PROBLEM TO WORK ON:
Begin at the line containing "shifted,red tarudal,[244 362],,[171" and give again every line to the end of the records, exactly, without the pictures.

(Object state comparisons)
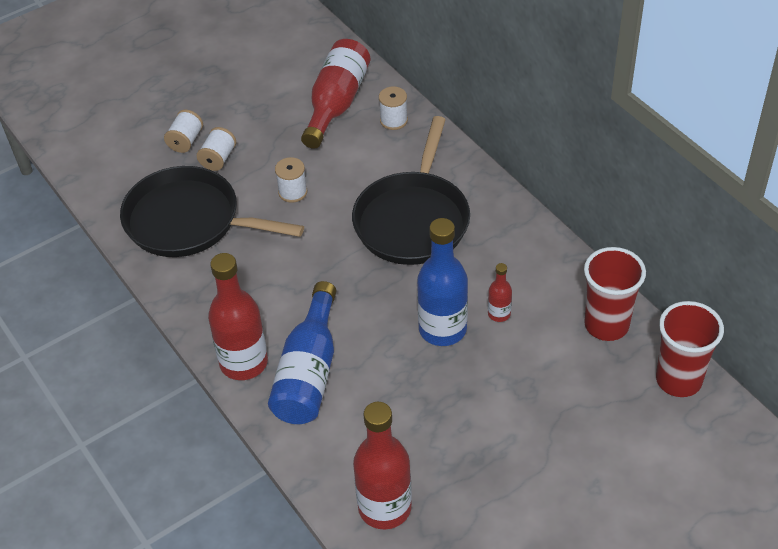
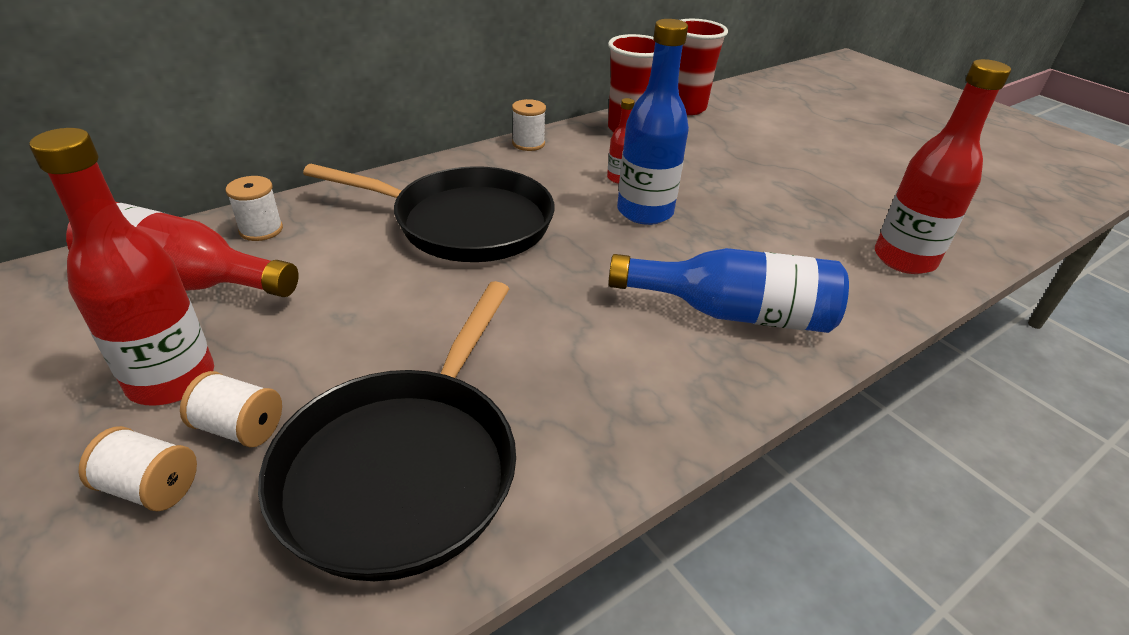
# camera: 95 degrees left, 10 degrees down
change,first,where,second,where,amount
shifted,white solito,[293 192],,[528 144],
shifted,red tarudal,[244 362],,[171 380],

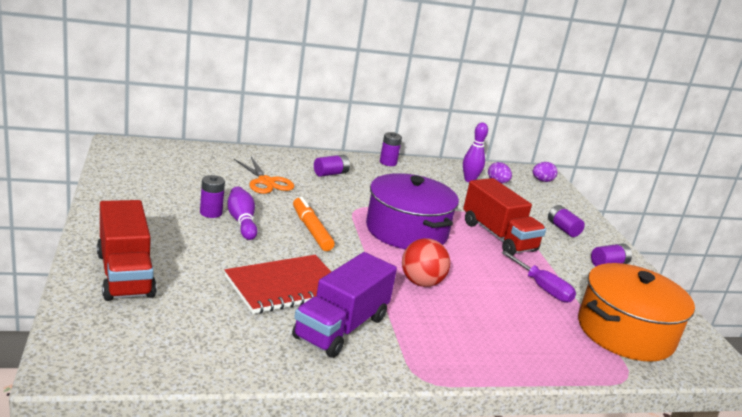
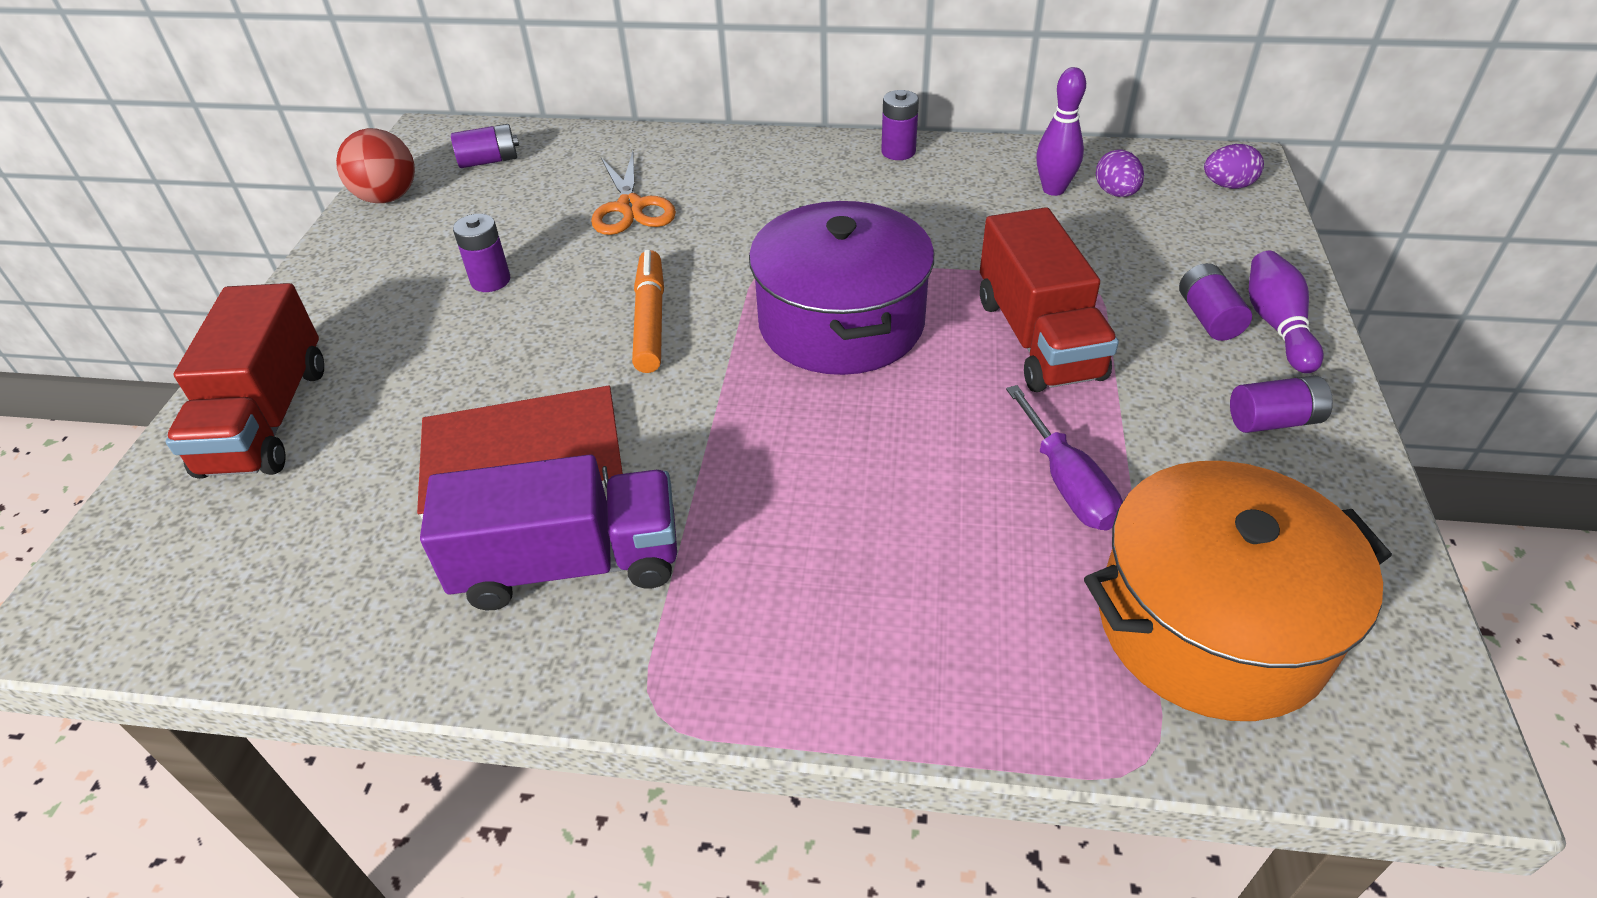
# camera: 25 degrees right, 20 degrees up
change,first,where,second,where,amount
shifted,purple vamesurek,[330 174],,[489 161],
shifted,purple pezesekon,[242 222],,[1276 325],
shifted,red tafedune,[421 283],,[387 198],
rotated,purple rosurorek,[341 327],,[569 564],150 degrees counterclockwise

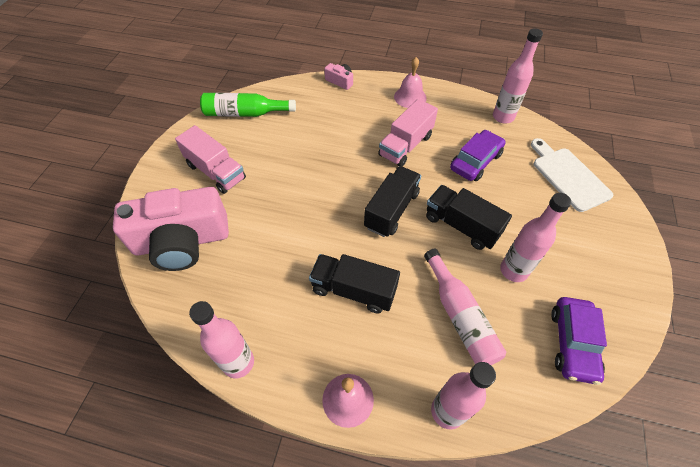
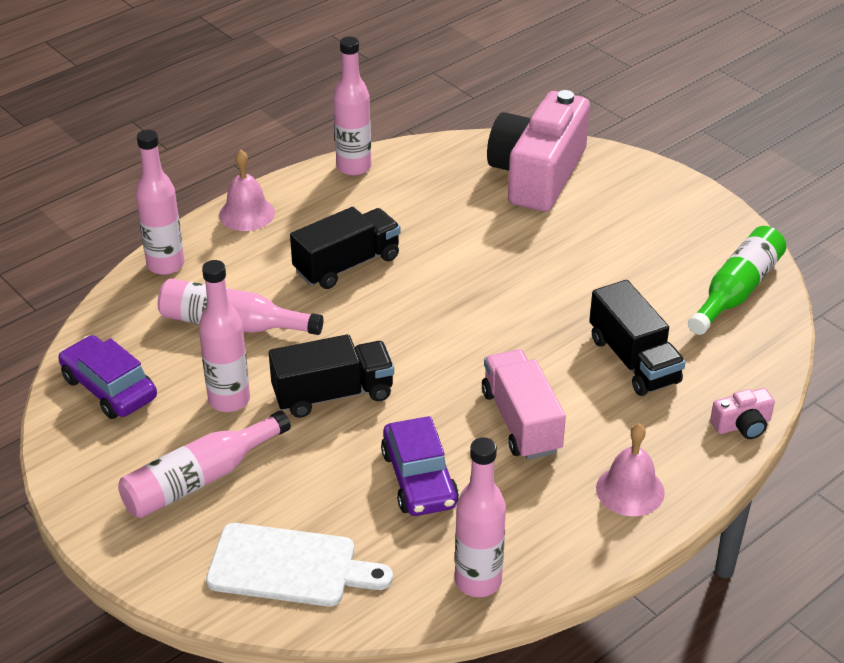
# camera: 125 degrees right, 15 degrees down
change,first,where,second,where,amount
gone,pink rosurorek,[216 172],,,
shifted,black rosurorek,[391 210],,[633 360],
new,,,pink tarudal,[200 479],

YOUR RESPONSE:
shifted,red tarudal,[244 362],,[171 380],

# camera: 25 degrees right, 20 degrees up
change,first,where,second,where,amount
shifted,purple vamesurek,[330 174],,[489 161],
shifted,purple pezesekon,[242 222],,[1276 325],
shifted,red tafedune,[421 283],,[387 198],
rotated,purple rosurorek,[341 327],,[569 564],150 degrees counterclockwise

# camera: 125 degrees right, 15 degrees down
change,first,where,second,where,amount
gone,pink rosurorek,[216 172],,,
shifted,black rosurorek,[391 210],,[633 360],
new,,,pink tarudal,[200 479],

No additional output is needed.